**TASK PROMPT**
Which lines make up the answer? Those from the line with "green square: (142, 56) -> (96, 21), moved" through the end of the data; reproduce them exactly.

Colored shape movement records
-----
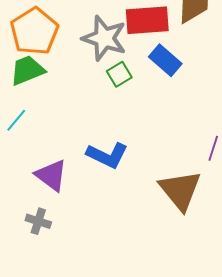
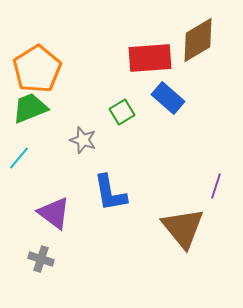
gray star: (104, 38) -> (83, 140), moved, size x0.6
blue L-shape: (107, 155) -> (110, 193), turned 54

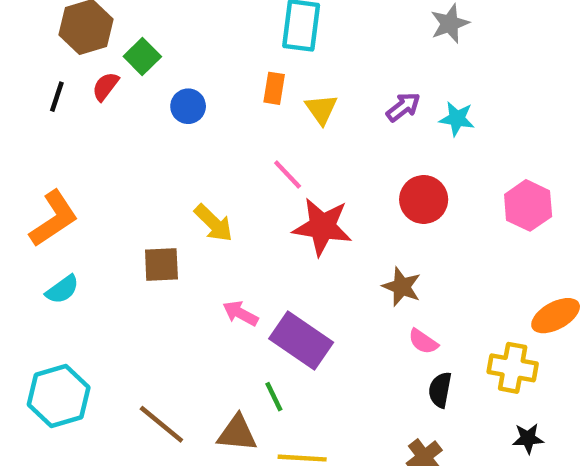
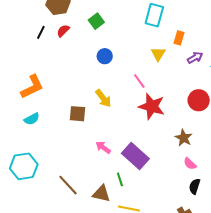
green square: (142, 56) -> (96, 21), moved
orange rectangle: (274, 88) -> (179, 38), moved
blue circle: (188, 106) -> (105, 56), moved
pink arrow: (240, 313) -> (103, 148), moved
-----
**ANSWER BELOW**
green square: (142, 56) -> (96, 21), moved
orange rectangle: (274, 88) -> (179, 38), moved
blue circle: (188, 106) -> (105, 56), moved
pink arrow: (240, 313) -> (103, 148), moved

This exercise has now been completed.